### EXERCISE
All records are to be reproduced verbatim, with images omitted.

(Before-and-after object lists)
◆ ◆ ◆

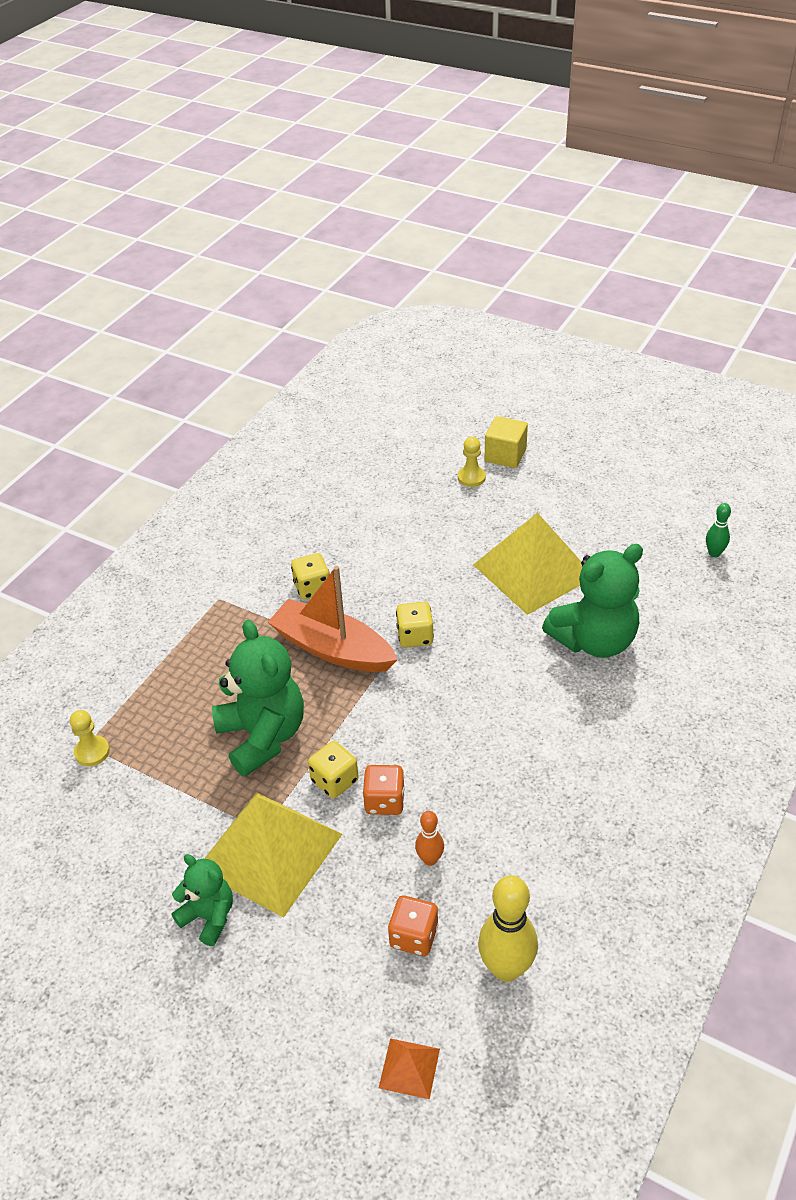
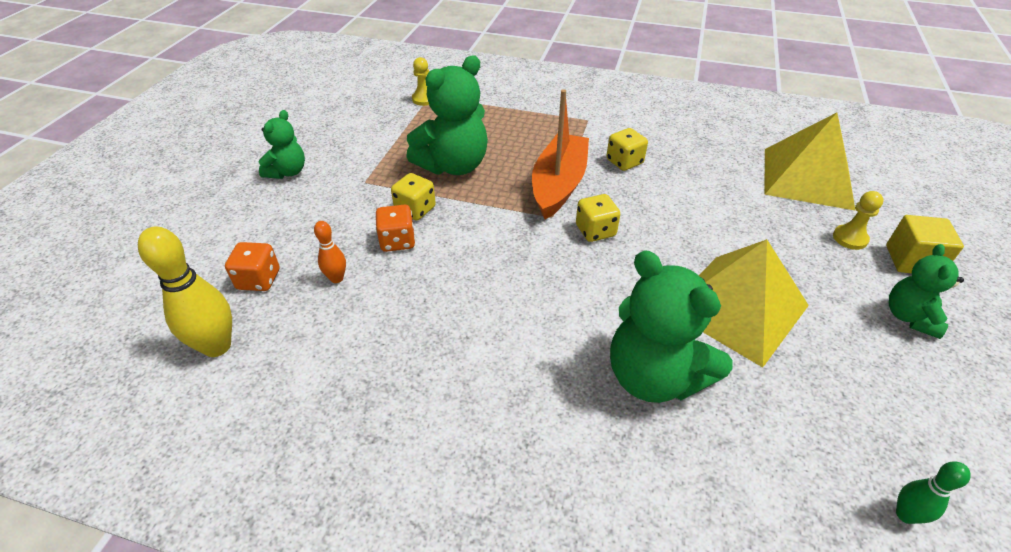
camera: 75 degrees right, 0 degrees up
(269, 852) = (343, 188): yellow pyramid -> yellow pyramid (807, 177)
(409, 1068) = (136, 295): orange pyramid -> none
(562, 482) = (909, 317): none -> green teddy bear

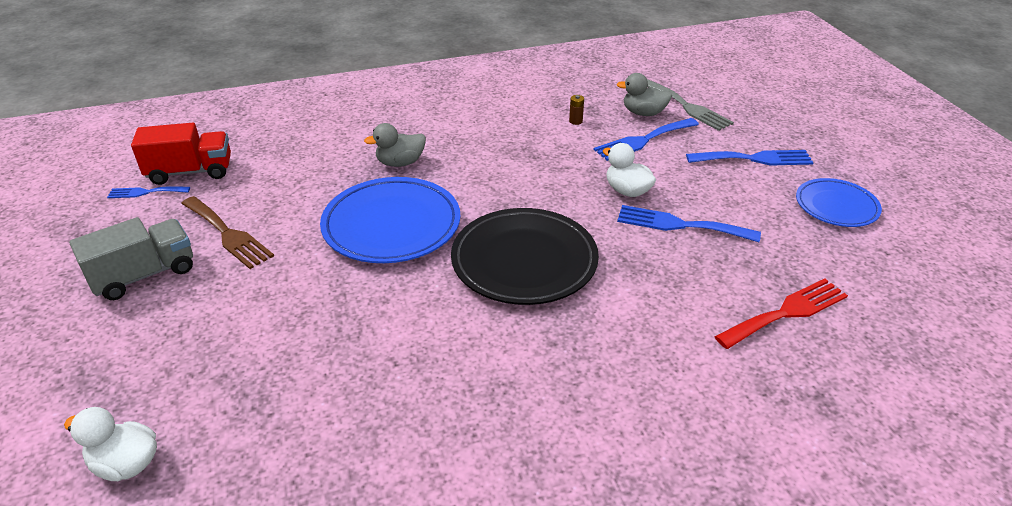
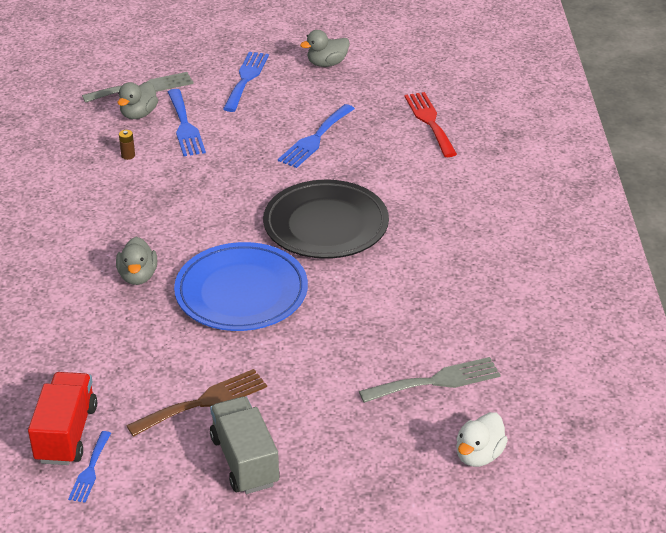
camera: 75 degrees left, 0 degrees up
(261, 401) = (436, 381): none -> grey fork
(627, 191) = (257, 153): white duck -> none
(836, 206) = (327, 64): blue plate -> grey duck

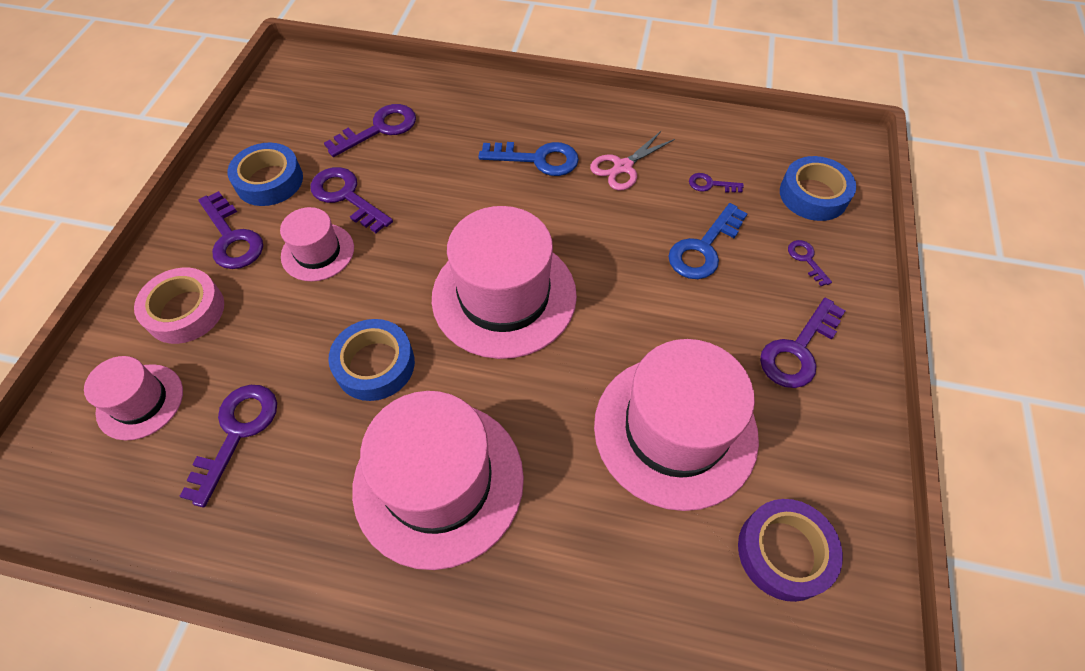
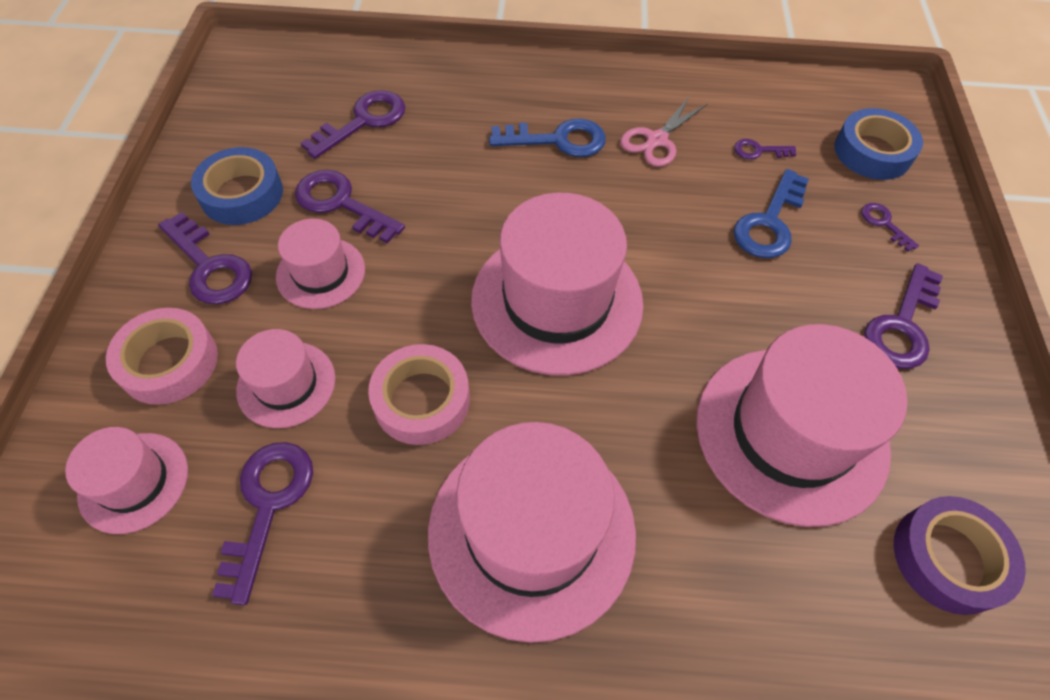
camera: 10 degrees left, 0 degrees up
(271, 339) = (286, 384): none -> pink hat
(375, 365) = (421, 400): blue tape -> pink tape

◆ ◆ ◆

### RESPONSE TO THIS TASK
camera: 75 degrees right, 0 degrees up
(269, 852) = (343, 188): yellow pyramid -> yellow pyramid (807, 177)
(409, 1068) = (136, 295): orange pyramid -> none
(562, 482) = (909, 317): none -> green teddy bear

camera: 75 degrees left, 0 degrees up
(261, 401) = (436, 381): none -> grey fork
(627, 191) = (257, 153): white duck -> none
(836, 206) = (327, 64): blue plate -> grey duck

camera: 10 degrees left, 0 degrees up
(271, 339) = (286, 384): none -> pink hat
(375, 365) = (421, 400): blue tape -> pink tape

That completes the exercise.